• [WHAT TO PRODUCE]: For the data below, restate word for word only the lines from the line containing "change=rotated; old=orange skillet;" through the line containing "change=rotated; old=orange root", both ends included.

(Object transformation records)
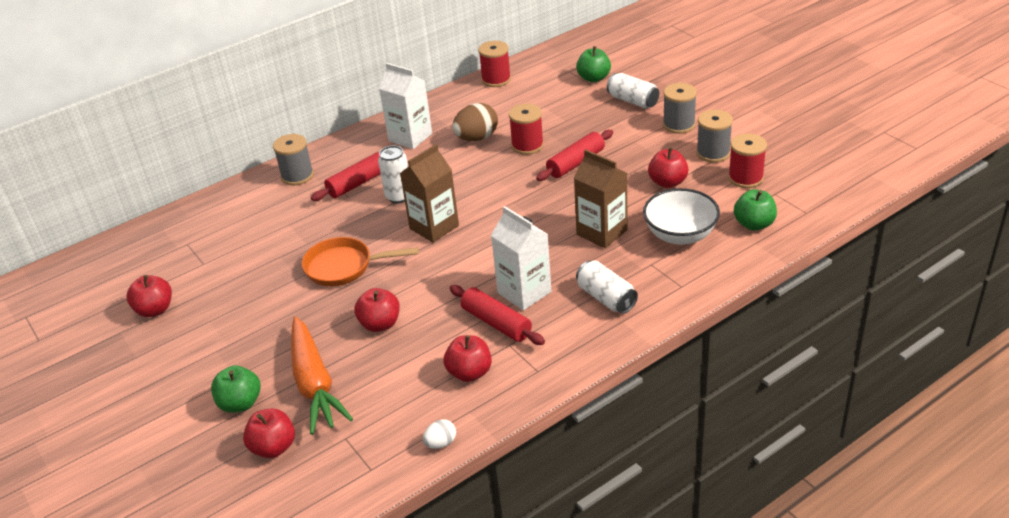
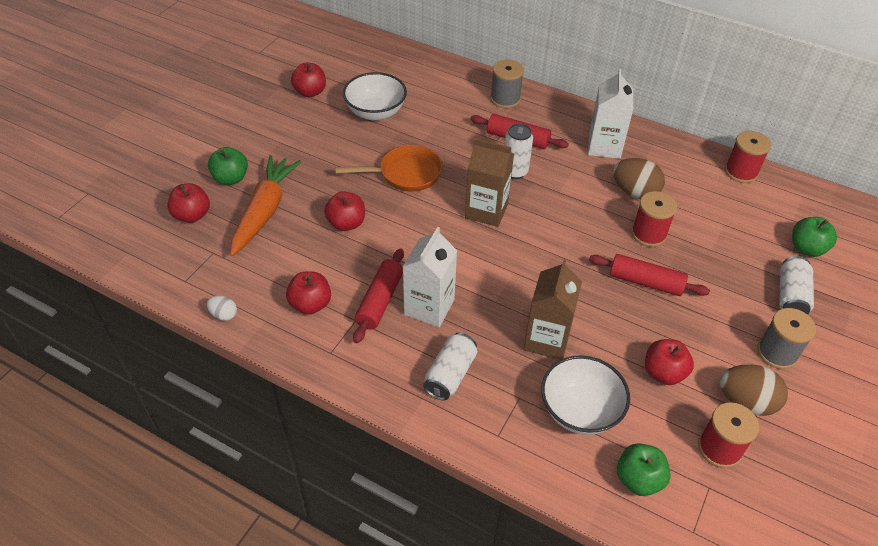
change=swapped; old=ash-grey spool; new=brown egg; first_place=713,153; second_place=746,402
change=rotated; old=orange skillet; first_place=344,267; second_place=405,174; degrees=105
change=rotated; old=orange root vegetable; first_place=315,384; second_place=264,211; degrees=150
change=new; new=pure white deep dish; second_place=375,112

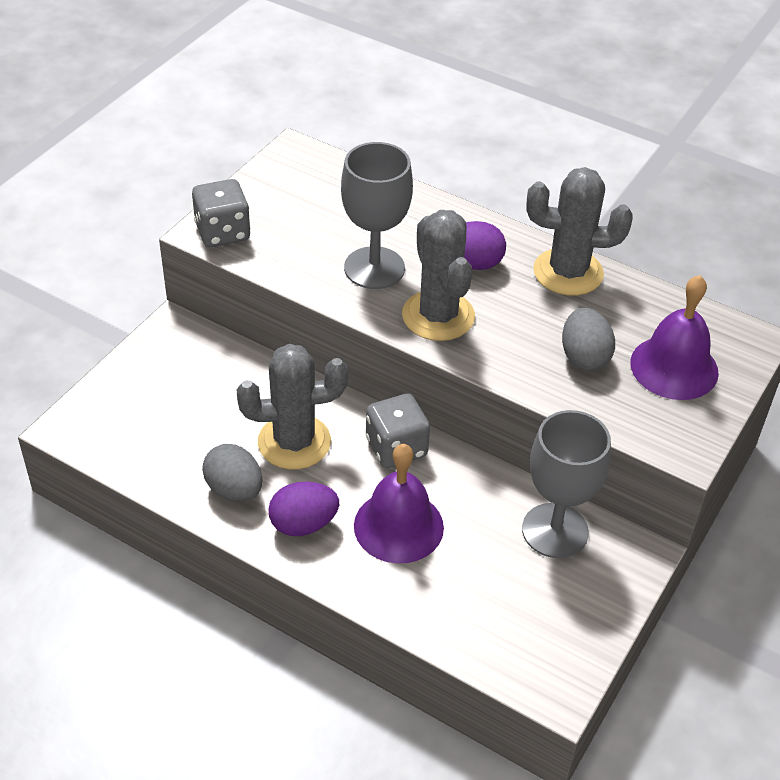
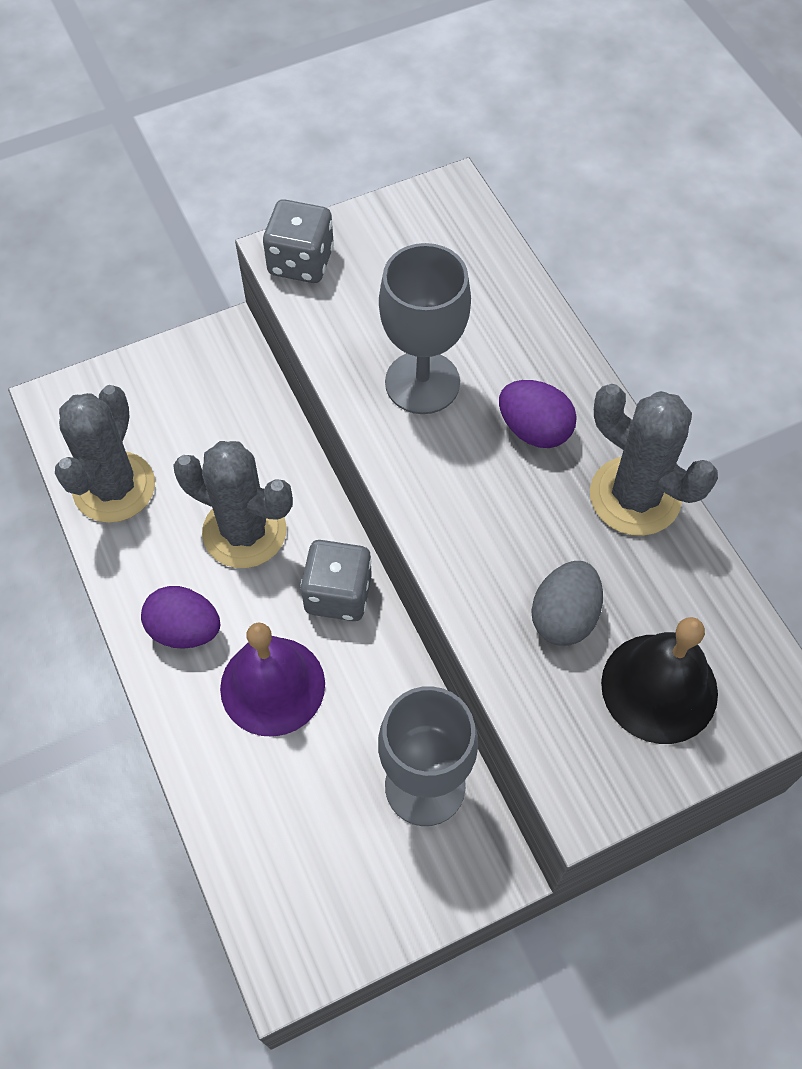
change=shifted; old=ash-grey saguaro cactus; first_place=438,316; second_place=114,487
change=repainted; old=royal purple bell; new=ebony bell; first_place=674,367; second_place=659,688
change=gone; old=ash-grey egg; first_place=234,489

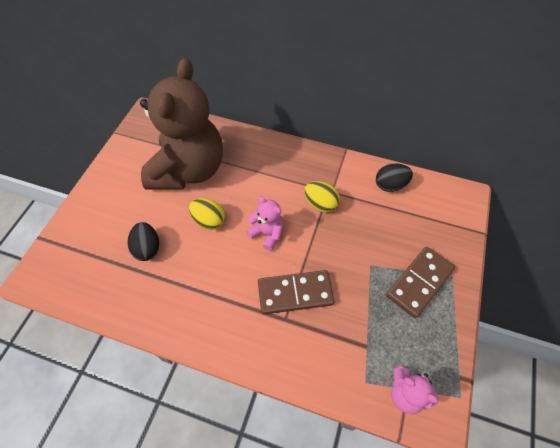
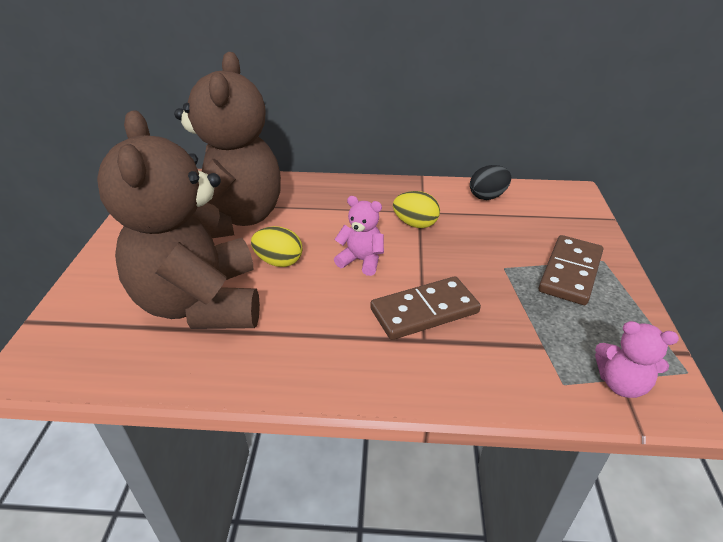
change=swapped; old=ebony egg; new=brown stuffed bear; first_place=147,248; second_place=201,303

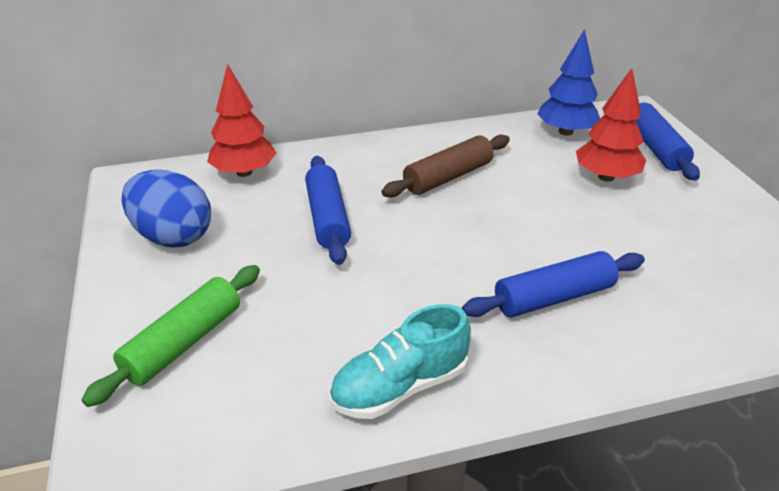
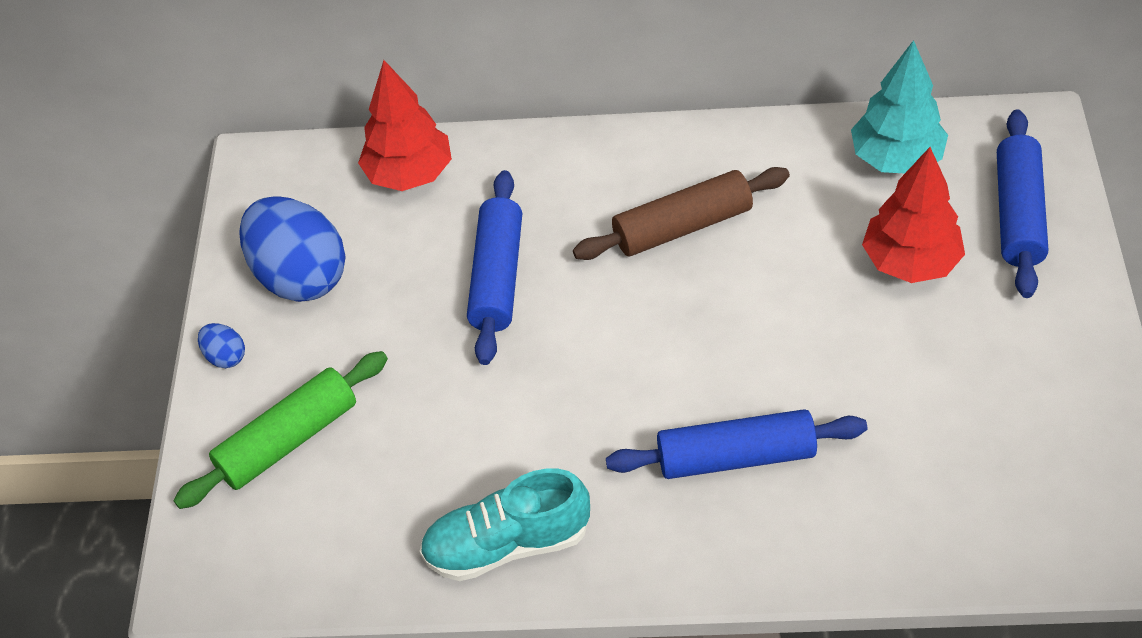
change=repainted; old=blue fir tree; new=teal fir tree; first_place=565,132; second_place=896,159
change=new; new=blue egg; second_place=225,356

• [WRITTEN REPLY]:
change=rotated; old=orange skillet; first_place=344,267; second_place=405,174; degrees=105
change=rotated; old=orange root vegetable; first_place=315,384; second_place=264,211; degrees=150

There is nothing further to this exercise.